→ **TASK DETAILS**
Print each record below precisely, with every picture left out of the copy.
········
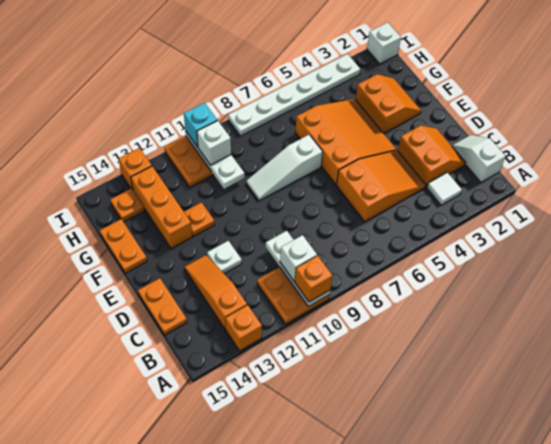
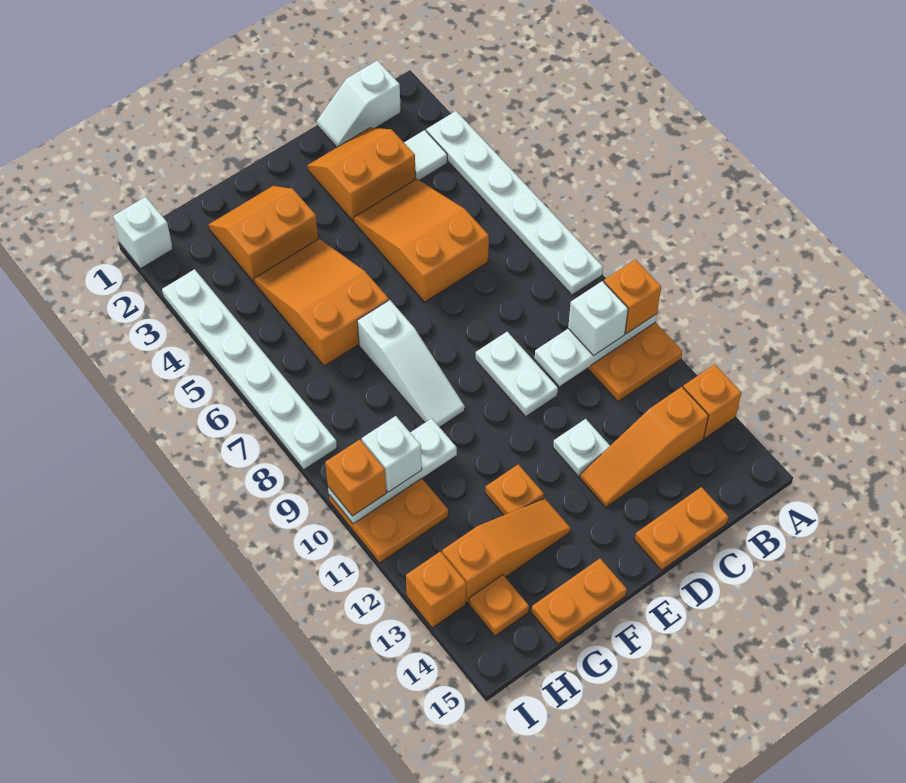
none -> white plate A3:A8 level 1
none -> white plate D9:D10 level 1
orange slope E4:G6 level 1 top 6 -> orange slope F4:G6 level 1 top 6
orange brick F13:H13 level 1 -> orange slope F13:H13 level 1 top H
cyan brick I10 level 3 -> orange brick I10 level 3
········
→ **EXERCISE RESULT**
none -> white plate A3:A8 level 1
none -> white plate D9:D10 level 1
orange slope E4:G6 level 1 top 6 -> orange slope F4:G6 level 1 top 6
orange brick F13:H13 level 1 -> orange slope F13:H13 level 1 top H
cyan brick I10 level 3 -> orange brick I10 level 3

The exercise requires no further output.